Reproduce the following records word for word, starting from their first line and continuing up to and including the line containing "purple cross at (151, 543): moved".

## BEGIN Material for this task

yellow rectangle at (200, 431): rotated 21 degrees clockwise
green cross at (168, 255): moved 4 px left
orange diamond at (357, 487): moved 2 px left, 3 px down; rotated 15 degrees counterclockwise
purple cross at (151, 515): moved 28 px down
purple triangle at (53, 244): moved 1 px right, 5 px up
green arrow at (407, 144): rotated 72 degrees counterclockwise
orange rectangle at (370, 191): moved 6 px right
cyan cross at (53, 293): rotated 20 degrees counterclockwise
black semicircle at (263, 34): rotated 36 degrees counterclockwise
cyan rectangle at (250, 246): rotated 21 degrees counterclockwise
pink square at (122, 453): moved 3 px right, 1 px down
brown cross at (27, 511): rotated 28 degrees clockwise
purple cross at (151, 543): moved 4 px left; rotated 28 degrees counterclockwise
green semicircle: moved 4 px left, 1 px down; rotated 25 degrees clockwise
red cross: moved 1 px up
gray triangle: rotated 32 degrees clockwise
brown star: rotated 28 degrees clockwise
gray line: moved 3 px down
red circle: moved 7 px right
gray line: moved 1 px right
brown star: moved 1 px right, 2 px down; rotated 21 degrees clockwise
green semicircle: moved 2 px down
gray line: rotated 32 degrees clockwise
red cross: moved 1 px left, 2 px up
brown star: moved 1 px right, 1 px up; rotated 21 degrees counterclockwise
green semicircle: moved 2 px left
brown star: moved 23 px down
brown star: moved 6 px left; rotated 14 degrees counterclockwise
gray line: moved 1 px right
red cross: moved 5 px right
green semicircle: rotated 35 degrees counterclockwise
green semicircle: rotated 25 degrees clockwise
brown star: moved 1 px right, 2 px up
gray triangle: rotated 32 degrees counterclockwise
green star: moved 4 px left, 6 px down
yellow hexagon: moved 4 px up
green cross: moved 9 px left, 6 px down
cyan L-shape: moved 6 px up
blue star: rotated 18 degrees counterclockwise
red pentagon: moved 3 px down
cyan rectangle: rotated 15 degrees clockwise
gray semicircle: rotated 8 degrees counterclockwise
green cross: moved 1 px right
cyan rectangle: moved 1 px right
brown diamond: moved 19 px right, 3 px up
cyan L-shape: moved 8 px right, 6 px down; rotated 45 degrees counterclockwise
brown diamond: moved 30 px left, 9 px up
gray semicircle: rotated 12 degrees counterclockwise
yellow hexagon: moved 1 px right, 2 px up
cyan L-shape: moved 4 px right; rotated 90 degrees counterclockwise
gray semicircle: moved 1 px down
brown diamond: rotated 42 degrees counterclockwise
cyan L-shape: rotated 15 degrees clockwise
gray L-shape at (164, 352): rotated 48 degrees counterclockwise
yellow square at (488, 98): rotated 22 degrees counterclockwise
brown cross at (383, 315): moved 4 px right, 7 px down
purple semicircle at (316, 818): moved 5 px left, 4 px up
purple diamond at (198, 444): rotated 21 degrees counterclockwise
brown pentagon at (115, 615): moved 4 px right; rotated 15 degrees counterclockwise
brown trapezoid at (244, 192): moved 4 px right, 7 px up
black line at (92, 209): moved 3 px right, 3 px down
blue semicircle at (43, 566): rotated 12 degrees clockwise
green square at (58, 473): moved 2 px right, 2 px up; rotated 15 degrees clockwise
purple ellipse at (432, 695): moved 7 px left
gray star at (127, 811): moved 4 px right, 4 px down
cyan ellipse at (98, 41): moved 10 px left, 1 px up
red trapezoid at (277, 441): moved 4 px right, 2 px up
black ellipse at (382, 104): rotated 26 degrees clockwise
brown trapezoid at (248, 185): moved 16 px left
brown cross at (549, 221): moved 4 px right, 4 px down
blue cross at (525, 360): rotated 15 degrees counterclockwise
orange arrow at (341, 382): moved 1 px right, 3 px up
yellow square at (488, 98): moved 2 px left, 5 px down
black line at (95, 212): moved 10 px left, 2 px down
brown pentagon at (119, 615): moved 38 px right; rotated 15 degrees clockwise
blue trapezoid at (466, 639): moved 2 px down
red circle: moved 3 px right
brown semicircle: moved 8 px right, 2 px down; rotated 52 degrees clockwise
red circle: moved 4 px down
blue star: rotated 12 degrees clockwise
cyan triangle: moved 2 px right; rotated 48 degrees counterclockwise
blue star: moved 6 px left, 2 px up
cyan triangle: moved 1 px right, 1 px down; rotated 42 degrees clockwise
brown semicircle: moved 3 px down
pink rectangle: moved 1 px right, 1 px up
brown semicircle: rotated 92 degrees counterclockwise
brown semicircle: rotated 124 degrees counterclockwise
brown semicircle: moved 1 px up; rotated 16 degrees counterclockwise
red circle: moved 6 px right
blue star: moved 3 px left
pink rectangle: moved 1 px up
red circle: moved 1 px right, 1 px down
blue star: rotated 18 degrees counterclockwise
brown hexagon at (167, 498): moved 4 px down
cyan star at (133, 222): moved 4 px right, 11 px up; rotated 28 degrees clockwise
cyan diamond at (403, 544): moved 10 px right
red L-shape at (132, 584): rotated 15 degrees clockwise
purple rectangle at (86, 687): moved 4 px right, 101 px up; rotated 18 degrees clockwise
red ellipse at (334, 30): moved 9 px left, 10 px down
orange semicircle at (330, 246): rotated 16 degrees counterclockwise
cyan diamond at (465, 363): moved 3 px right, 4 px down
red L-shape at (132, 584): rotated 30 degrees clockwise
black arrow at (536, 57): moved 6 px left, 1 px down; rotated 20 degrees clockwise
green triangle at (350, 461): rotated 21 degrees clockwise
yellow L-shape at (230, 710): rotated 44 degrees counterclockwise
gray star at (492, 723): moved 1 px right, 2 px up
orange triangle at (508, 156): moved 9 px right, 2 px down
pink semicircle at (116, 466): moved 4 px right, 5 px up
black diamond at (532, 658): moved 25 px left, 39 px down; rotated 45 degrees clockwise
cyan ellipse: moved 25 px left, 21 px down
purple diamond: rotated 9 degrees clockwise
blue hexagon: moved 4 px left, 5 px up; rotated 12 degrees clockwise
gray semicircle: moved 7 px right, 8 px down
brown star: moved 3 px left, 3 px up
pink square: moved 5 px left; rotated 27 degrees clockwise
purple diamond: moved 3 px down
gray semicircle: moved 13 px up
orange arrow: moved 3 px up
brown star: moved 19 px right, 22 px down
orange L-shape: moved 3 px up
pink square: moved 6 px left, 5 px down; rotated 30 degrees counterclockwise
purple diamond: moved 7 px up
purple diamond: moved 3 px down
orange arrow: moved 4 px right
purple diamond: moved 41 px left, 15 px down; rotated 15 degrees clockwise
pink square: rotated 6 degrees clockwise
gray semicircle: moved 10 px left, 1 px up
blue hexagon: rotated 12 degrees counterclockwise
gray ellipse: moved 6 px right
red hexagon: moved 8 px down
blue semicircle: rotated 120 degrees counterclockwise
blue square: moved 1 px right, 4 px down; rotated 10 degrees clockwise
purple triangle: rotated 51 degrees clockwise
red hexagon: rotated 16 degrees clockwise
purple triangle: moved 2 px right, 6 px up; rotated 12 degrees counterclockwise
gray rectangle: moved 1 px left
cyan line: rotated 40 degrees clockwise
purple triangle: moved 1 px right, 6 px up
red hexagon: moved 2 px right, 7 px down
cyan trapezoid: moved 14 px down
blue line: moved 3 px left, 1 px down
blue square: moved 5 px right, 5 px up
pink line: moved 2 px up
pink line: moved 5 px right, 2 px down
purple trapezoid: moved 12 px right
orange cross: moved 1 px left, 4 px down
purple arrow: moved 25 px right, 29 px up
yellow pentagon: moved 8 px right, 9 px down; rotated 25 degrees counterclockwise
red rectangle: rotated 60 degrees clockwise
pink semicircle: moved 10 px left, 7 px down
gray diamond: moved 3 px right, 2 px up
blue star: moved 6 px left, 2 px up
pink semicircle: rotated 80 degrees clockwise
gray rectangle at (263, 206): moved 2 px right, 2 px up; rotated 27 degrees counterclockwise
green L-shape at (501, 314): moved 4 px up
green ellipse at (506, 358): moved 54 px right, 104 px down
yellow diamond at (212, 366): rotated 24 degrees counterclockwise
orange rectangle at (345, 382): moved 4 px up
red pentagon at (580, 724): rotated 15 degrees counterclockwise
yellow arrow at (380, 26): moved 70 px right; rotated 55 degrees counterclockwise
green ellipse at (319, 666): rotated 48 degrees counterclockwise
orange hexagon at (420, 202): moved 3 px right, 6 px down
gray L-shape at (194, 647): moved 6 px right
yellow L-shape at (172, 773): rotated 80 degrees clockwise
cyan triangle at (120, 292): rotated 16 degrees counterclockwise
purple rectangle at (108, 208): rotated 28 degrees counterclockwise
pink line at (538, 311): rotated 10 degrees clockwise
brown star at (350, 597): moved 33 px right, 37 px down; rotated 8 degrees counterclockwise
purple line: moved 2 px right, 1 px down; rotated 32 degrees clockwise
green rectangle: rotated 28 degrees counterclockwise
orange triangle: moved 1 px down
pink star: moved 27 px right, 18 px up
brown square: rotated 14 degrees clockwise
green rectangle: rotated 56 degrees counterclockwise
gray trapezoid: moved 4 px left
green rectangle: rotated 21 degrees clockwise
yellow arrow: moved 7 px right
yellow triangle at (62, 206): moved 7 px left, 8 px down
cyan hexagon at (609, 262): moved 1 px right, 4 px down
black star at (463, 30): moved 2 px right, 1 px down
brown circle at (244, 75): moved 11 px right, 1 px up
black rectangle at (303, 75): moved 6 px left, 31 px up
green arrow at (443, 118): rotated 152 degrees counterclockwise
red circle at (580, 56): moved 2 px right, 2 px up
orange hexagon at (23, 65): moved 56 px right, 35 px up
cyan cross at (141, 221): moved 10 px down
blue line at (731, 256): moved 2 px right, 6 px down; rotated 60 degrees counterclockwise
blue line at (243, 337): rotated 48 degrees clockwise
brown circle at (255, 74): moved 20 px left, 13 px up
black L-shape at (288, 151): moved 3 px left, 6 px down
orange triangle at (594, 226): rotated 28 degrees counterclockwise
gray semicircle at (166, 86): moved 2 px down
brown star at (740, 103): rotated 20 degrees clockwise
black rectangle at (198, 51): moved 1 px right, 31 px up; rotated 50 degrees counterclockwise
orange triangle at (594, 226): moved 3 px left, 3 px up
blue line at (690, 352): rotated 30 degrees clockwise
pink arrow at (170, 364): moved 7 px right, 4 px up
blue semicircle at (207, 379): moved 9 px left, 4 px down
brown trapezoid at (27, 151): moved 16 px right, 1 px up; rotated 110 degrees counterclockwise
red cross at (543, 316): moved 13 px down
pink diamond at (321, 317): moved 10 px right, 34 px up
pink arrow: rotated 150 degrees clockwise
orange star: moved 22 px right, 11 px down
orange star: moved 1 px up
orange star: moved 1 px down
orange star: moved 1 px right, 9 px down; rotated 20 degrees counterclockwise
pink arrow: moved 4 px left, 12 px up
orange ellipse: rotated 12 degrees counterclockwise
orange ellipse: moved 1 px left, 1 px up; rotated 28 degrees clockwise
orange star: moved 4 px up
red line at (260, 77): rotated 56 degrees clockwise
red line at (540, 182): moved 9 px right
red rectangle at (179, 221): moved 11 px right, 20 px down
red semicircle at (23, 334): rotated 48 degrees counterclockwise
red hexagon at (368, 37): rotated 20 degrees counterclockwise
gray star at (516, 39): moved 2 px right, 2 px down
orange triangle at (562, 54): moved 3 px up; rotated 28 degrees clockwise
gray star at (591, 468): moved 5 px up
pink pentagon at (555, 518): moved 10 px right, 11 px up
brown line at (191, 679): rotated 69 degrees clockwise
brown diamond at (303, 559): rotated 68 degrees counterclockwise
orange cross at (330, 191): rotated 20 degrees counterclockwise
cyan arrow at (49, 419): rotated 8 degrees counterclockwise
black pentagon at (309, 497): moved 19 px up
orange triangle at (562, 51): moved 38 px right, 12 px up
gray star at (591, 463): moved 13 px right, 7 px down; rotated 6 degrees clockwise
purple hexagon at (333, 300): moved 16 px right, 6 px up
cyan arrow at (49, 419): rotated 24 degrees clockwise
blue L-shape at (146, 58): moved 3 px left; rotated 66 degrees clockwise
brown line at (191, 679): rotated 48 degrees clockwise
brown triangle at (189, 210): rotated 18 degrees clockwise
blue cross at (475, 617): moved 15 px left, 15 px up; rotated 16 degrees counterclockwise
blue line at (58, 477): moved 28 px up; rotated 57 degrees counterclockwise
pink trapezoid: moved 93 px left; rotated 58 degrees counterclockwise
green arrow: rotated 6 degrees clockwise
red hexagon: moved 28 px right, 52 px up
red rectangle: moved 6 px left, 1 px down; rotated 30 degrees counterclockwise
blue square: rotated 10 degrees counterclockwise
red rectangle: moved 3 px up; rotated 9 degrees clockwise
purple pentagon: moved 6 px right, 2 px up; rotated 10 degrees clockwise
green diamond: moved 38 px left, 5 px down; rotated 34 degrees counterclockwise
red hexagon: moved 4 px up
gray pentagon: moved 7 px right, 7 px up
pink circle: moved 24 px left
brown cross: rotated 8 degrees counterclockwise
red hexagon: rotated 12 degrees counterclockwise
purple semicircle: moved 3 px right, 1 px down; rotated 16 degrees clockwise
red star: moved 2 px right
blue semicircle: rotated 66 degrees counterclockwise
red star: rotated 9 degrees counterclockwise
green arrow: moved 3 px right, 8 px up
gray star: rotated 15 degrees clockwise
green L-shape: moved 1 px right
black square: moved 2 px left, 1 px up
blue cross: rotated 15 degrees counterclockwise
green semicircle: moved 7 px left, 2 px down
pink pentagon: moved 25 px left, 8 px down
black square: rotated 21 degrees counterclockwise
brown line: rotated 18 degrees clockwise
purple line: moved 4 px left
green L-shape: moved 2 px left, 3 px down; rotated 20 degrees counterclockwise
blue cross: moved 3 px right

## END Material for this task

> **Result**
yellow rectangle at (200, 431): rotated 21 degrees clockwise
green cross at (168, 255): moved 4 px left
orange diamond at (357, 487): moved 2 px left, 3 px down; rotated 15 degrees counterclockwise
purple cross at (151, 515): moved 28 px down
purple triangle at (53, 244): moved 1 px right, 5 px up
green arrow at (407, 144): rotated 72 degrees counterclockwise
orange rectangle at (370, 191): moved 6 px right
cyan cross at (53, 293): rotated 20 degrees counterclockwise
black semicircle at (263, 34): rotated 36 degrees counterclockwise
cyan rectangle at (250, 246): rotated 21 degrees counterclockwise
pink square at (122, 453): moved 3 px right, 1 px down
brown cross at (27, 511): rotated 28 degrees clockwise
purple cross at (151, 543): moved 4 px left; rotated 28 degrees counterclockwise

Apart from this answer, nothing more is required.